*** Opening of DATASET RECORDS ***

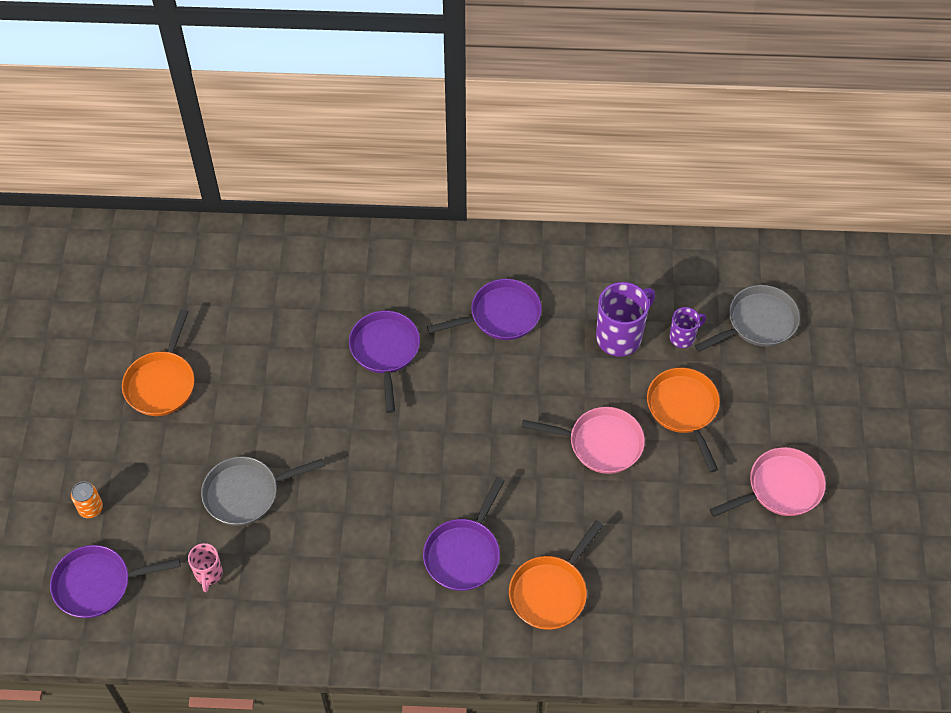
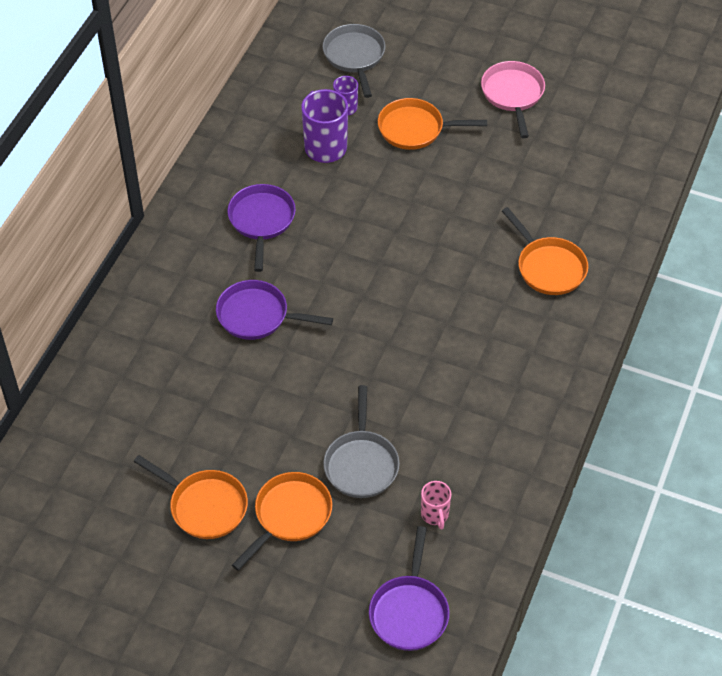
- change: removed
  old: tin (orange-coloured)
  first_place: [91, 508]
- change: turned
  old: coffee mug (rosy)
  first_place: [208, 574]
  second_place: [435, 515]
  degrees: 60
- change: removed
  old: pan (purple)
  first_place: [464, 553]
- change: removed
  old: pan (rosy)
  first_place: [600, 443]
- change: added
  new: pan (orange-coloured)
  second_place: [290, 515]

*** Close of DATASET RECORDS ***

• _EXERCISE AIM_
Leave the pictures out and output the rest of the data word for word.

• _COMPLETED EXERCISE_
- change: removed
  old: tin (orange-coloured)
  first_place: [91, 508]
- change: turned
  old: coffee mug (rosy)
  first_place: [208, 574]
  second_place: [435, 515]
  degrees: 60
- change: removed
  old: pan (purple)
  first_place: [464, 553]
- change: removed
  old: pan (rosy)
  first_place: [600, 443]
- change: added
  new: pan (orange-coloured)
  second_place: [290, 515]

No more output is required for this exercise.